=== Input records ===
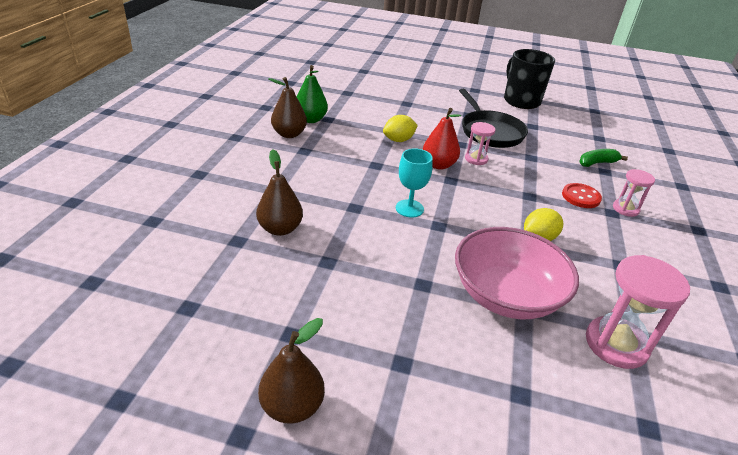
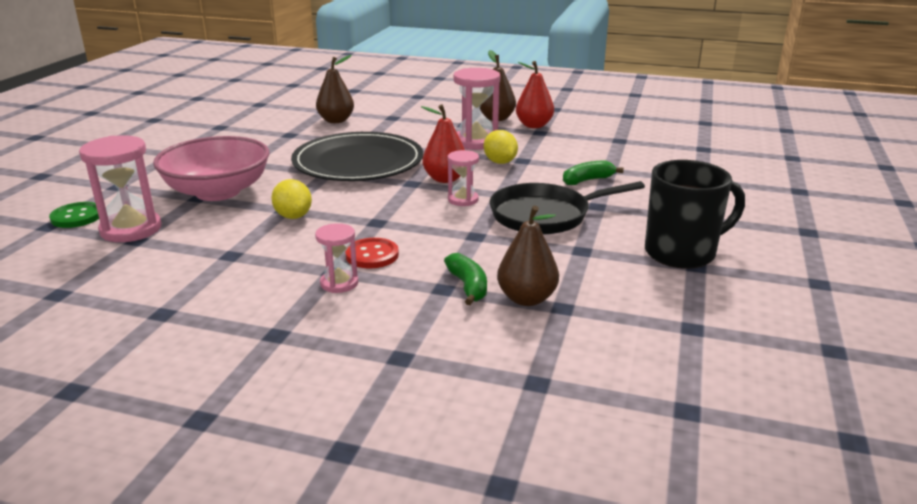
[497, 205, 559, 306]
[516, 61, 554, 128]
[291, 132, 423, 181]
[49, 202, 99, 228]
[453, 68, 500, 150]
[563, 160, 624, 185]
===
=== Input records ===
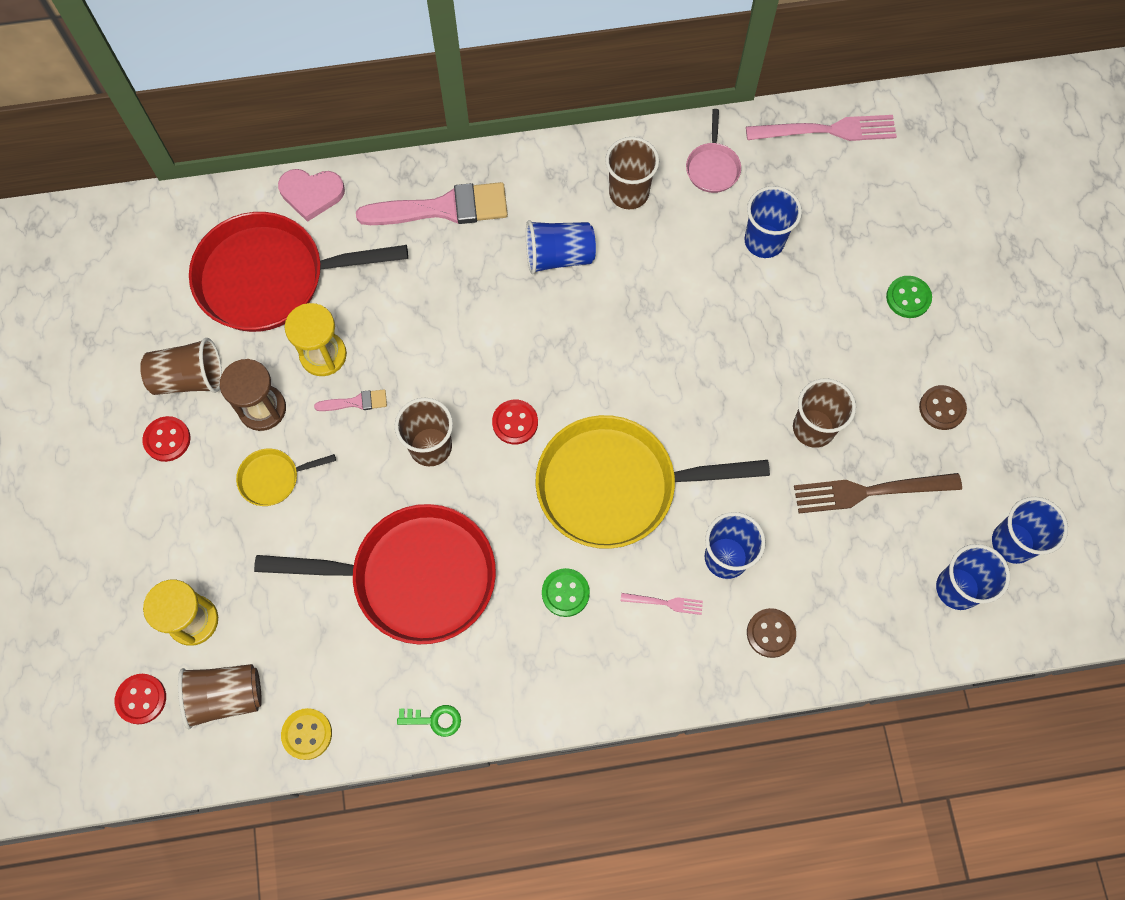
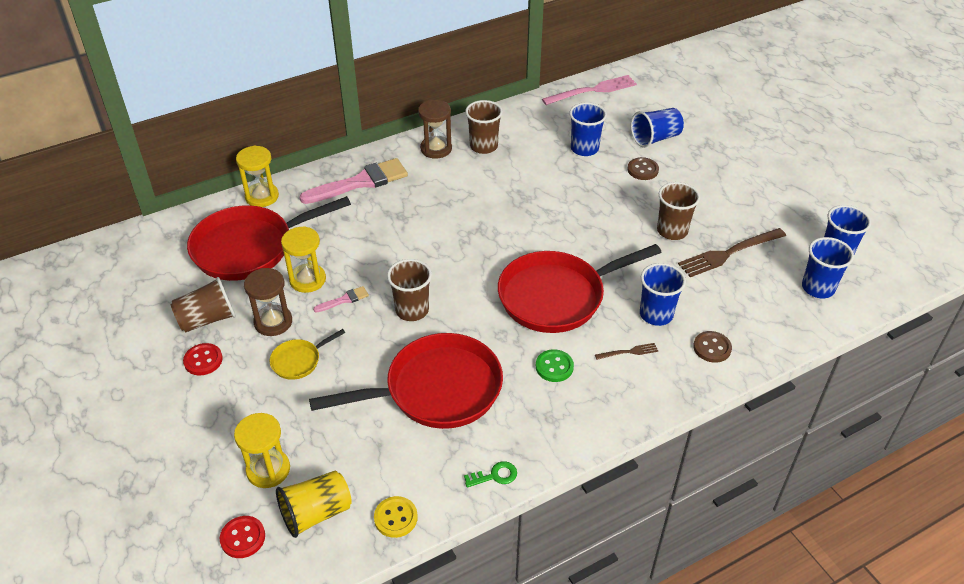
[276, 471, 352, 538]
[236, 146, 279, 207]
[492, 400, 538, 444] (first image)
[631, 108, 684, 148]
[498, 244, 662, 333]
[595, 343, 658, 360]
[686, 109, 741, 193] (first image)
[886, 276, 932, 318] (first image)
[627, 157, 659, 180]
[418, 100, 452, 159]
===
Beginning at the line with "[886, 276, 932, 318] (first image)" and ending at the line with "[418, 100, 452, 159]", reproduce each line of the data above exactly, and add no other lines.

#### [The answer]
[886, 276, 932, 318] (first image)
[627, 157, 659, 180]
[418, 100, 452, 159]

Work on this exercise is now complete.